● **What to work on**: Starting at the line that contains "(568, 188) = (836, 428): pink", reproduce only the lines through the end of the data, exactly, including both the first and the last; skip the pictures.

'''

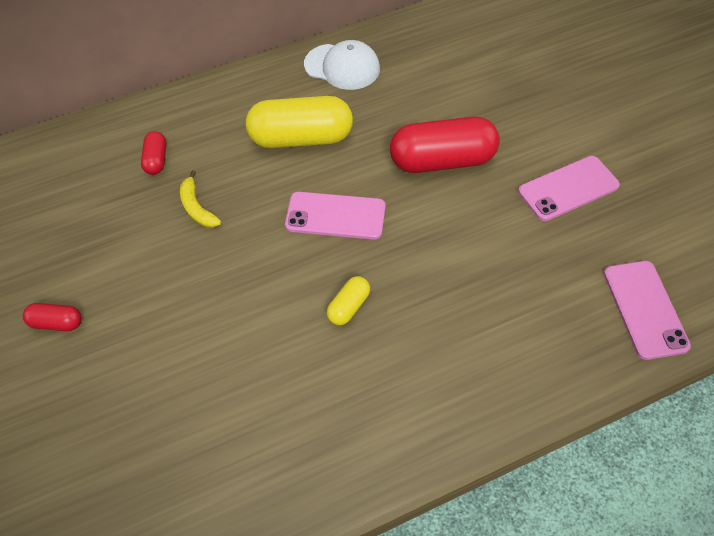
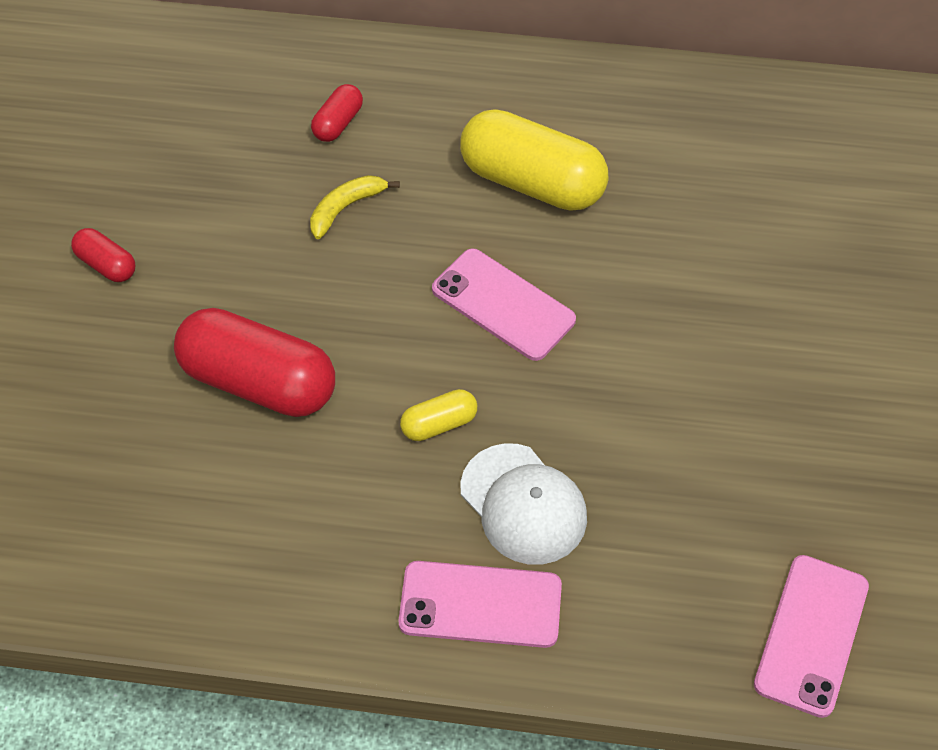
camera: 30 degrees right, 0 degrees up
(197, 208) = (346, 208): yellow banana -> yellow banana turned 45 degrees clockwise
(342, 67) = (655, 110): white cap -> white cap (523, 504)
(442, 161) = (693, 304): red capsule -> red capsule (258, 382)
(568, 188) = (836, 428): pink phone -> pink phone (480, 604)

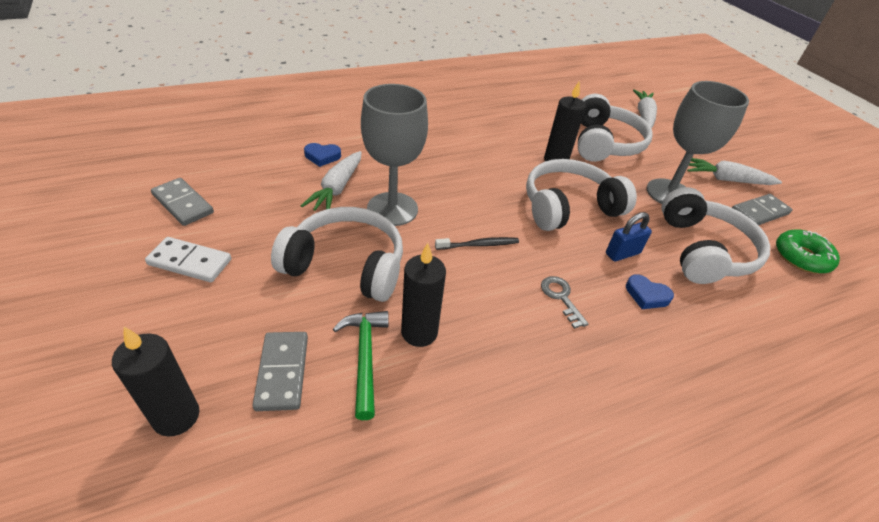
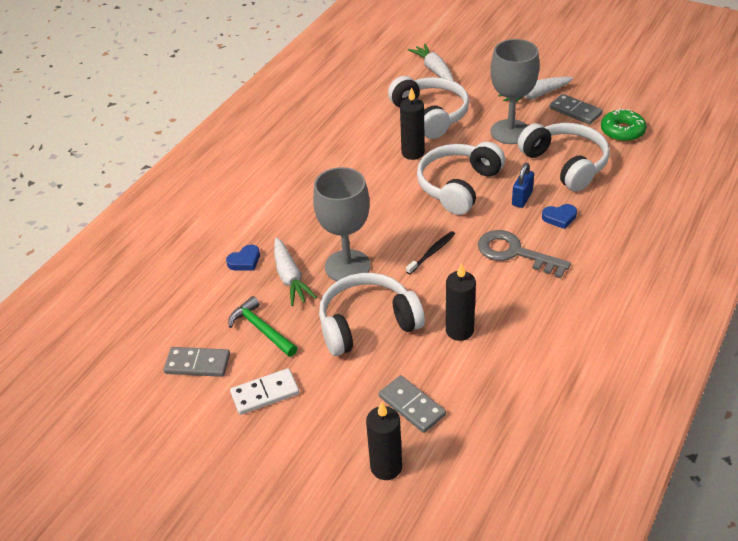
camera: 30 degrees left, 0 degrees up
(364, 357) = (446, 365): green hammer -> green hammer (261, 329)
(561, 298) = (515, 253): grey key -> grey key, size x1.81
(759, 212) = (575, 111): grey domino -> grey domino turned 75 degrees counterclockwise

'''

● **Response to the task**:
(568, 188) = (836, 428): pink phone -> pink phone (480, 604)

camera: 30 degrees left, 0 degrees up
(364, 357) = (446, 365): green hammer -> green hammer (261, 329)
(561, 298) = (515, 253): grey key -> grey key, size x1.81
(759, 212) = (575, 111): grey domino -> grey domino turned 75 degrees counterclockwise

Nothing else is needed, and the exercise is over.